### PROBLEM
All lines of the entries with "recolor" in them must be listed.
+++
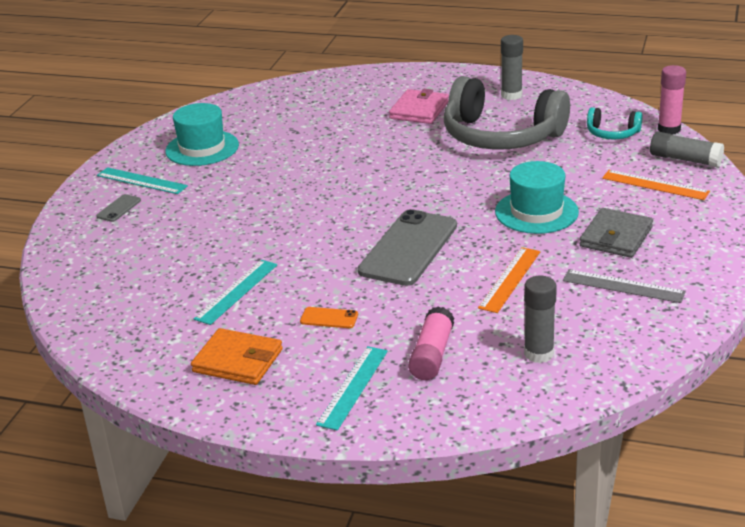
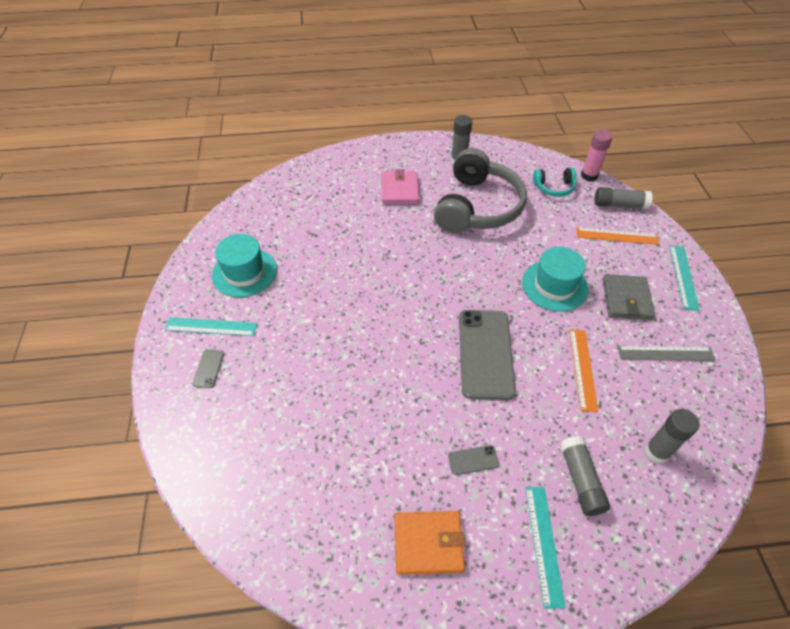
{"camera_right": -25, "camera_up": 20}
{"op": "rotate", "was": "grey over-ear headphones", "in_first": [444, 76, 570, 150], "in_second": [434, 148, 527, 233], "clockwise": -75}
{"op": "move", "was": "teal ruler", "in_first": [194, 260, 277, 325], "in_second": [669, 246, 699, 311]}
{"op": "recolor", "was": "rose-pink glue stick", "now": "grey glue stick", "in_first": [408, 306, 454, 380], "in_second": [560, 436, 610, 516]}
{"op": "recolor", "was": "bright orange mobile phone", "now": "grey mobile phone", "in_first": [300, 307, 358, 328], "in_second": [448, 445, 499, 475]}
+++
### PROBLEM SOLUTION
{"op": "recolor", "was": "rose-pink glue stick", "now": "grey glue stick", "in_first": [408, 306, 454, 380], "in_second": [560, 436, 610, 516]}
{"op": "recolor", "was": "bright orange mobile phone", "now": "grey mobile phone", "in_first": [300, 307, 358, 328], "in_second": [448, 445, 499, 475]}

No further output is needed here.